:: Supplied information

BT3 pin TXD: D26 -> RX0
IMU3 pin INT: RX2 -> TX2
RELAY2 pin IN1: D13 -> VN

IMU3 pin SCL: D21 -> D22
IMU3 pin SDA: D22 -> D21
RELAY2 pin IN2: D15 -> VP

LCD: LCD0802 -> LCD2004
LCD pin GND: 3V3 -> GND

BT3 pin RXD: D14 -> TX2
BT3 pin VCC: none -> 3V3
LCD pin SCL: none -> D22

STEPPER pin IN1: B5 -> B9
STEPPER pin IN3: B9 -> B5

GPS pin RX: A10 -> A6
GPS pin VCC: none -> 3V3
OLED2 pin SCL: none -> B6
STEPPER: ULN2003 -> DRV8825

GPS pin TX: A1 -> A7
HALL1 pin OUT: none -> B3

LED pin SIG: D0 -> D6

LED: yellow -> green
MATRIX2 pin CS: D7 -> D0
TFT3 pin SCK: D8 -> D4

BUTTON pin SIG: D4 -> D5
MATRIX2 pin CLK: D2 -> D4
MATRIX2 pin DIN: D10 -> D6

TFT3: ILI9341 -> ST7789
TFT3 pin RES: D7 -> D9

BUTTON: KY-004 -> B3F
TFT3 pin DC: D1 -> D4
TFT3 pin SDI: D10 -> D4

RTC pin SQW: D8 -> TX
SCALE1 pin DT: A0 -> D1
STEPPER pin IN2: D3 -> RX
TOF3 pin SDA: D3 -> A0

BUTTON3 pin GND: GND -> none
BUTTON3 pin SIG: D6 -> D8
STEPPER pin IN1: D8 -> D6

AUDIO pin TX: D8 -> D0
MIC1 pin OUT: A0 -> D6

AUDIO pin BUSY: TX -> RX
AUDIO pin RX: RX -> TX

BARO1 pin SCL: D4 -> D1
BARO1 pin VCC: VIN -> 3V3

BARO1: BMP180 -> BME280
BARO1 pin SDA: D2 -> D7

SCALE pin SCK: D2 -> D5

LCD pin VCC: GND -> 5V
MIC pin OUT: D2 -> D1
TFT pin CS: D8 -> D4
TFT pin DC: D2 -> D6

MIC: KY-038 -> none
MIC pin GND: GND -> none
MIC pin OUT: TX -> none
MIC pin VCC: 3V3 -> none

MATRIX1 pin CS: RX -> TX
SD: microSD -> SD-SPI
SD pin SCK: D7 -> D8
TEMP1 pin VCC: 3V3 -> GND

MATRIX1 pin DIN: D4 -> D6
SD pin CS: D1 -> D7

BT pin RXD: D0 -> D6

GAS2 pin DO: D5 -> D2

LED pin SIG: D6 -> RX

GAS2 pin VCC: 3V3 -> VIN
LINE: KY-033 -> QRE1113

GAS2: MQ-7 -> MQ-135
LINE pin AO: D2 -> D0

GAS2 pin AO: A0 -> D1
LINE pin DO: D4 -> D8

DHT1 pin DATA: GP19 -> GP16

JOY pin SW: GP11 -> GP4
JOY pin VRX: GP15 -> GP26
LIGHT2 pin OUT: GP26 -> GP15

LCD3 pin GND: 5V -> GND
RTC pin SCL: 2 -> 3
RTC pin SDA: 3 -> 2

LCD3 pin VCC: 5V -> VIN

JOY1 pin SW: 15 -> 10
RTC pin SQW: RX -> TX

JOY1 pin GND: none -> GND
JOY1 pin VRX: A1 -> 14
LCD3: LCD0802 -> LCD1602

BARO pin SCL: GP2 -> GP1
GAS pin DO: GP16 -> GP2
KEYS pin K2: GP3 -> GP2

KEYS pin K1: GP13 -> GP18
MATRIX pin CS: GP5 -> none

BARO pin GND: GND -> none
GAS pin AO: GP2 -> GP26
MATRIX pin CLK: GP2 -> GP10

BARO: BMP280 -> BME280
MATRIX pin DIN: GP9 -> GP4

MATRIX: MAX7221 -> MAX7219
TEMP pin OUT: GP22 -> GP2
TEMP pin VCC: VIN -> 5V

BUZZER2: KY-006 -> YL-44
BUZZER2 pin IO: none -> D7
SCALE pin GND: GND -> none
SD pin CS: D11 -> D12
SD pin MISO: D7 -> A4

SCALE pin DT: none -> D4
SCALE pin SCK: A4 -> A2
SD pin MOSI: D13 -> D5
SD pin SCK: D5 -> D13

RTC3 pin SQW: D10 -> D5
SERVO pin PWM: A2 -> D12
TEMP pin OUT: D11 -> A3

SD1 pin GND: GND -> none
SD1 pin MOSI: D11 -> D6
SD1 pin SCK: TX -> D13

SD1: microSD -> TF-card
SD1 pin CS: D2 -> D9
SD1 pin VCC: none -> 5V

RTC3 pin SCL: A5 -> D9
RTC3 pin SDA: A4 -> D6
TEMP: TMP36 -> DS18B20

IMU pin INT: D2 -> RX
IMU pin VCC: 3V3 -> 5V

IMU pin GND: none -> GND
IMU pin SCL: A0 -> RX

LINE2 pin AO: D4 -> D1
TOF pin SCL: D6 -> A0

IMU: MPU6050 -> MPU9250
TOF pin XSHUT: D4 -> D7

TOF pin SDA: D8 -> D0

::::

§ **About this exercise**: Would you output all the records above exactly as written?

§ **Reply**:
BT3 pin TXD: D26 -> RX0
IMU3 pin INT: RX2 -> TX2
RELAY2 pin IN1: D13 -> VN

IMU3 pin SCL: D21 -> D22
IMU3 pin SDA: D22 -> D21
RELAY2 pin IN2: D15 -> VP

LCD: LCD0802 -> LCD2004
LCD pin GND: 3V3 -> GND

BT3 pin RXD: D14 -> TX2
BT3 pin VCC: none -> 3V3
LCD pin SCL: none -> D22

STEPPER pin IN1: B5 -> B9
STEPPER pin IN3: B9 -> B5

GPS pin RX: A10 -> A6
GPS pin VCC: none -> 3V3
OLED2 pin SCL: none -> B6
STEPPER: ULN2003 -> DRV8825

GPS pin TX: A1 -> A7
HALL1 pin OUT: none -> B3

LED pin SIG: D0 -> D6

LED: yellow -> green
MATRIX2 pin CS: D7 -> D0
TFT3 pin SCK: D8 -> D4

BUTTON pin SIG: D4 -> D5
MATRIX2 pin CLK: D2 -> D4
MATRIX2 pin DIN: D10 -> D6

TFT3: ILI9341 -> ST7789
TFT3 pin RES: D7 -> D9

BUTTON: KY-004 -> B3F
TFT3 pin DC: D1 -> D4
TFT3 pin SDI: D10 -> D4

RTC pin SQW: D8 -> TX
SCALE1 pin DT: A0 -> D1
STEPPER pin IN2: D3 -> RX
TOF3 pin SDA: D3 -> A0

BUTTON3 pin GND: GND -> none
BUTTON3 pin SIG: D6 -> D8
STEPPER pin IN1: D8 -> D6

AUDIO pin TX: D8 -> D0
MIC1 pin OUT: A0 -> D6

AUDIO pin BUSY: TX -> RX
AUDIO pin RX: RX -> TX

BARO1 pin SCL: D4 -> D1
BARO1 pin VCC: VIN -> 3V3

BARO1: BMP180 -> BME280
BARO1 pin SDA: D2 -> D7

SCALE pin SCK: D2 -> D5

LCD pin VCC: GND -> 5V
MIC pin OUT: D2 -> D1
TFT pin CS: D8 -> D4
TFT pin DC: D2 -> D6

MIC: KY-038 -> none
MIC pin GND: GND -> none
MIC pin OUT: TX -> none
MIC pin VCC: 3V3 -> none

MATRIX1 pin CS: RX -> TX
SD: microSD -> SD-SPI
SD pin SCK: D7 -> D8
TEMP1 pin VCC: 3V3 -> GND

MATRIX1 pin DIN: D4 -> D6
SD pin CS: D1 -> D7

BT pin RXD: D0 -> D6

GAS2 pin DO: D5 -> D2

LED pin SIG: D6 -> RX

GAS2 pin VCC: 3V3 -> VIN
LINE: KY-033 -> QRE1113

GAS2: MQ-7 -> MQ-135
LINE pin AO: D2 -> D0

GAS2 pin AO: A0 -> D1
LINE pin DO: D4 -> D8

DHT1 pin DATA: GP19 -> GP16

JOY pin SW: GP11 -> GP4
JOY pin VRX: GP15 -> GP26
LIGHT2 pin OUT: GP26 -> GP15

LCD3 pin GND: 5V -> GND
RTC pin SCL: 2 -> 3
RTC pin SDA: 3 -> 2

LCD3 pin VCC: 5V -> VIN

JOY1 pin SW: 15 -> 10
RTC pin SQW: RX -> TX

JOY1 pin GND: none -> GND
JOY1 pin VRX: A1 -> 14
LCD3: LCD0802 -> LCD1602

BARO pin SCL: GP2 -> GP1
GAS pin DO: GP16 -> GP2
KEYS pin K2: GP3 -> GP2

KEYS pin K1: GP13 -> GP18
MATRIX pin CS: GP5 -> none

BARO pin GND: GND -> none
GAS pin AO: GP2 -> GP26
MATRIX pin CLK: GP2 -> GP10

BARO: BMP280 -> BME280
MATRIX pin DIN: GP9 -> GP4

MATRIX: MAX7221 -> MAX7219
TEMP pin OUT: GP22 -> GP2
TEMP pin VCC: VIN -> 5V

BUZZER2: KY-006 -> YL-44
BUZZER2 pin IO: none -> D7
SCALE pin GND: GND -> none
SD pin CS: D11 -> D12
SD pin MISO: D7 -> A4

SCALE pin DT: none -> D4
SCALE pin SCK: A4 -> A2
SD pin MOSI: D13 -> D5
SD pin SCK: D5 -> D13

RTC3 pin SQW: D10 -> D5
SERVO pin PWM: A2 -> D12
TEMP pin OUT: D11 -> A3

SD1 pin GND: GND -> none
SD1 pin MOSI: D11 -> D6
SD1 pin SCK: TX -> D13

SD1: microSD -> TF-card
SD1 pin CS: D2 -> D9
SD1 pin VCC: none -> 5V

RTC3 pin SCL: A5 -> D9
RTC3 pin SDA: A4 -> D6
TEMP: TMP36 -> DS18B20

IMU pin INT: D2 -> RX
IMU pin VCC: 3V3 -> 5V

IMU pin GND: none -> GND
IMU pin SCL: A0 -> RX

LINE2 pin AO: D4 -> D1
TOF pin SCL: D6 -> A0

IMU: MPU6050 -> MPU9250
TOF pin XSHUT: D4 -> D7

TOF pin SDA: D8 -> D0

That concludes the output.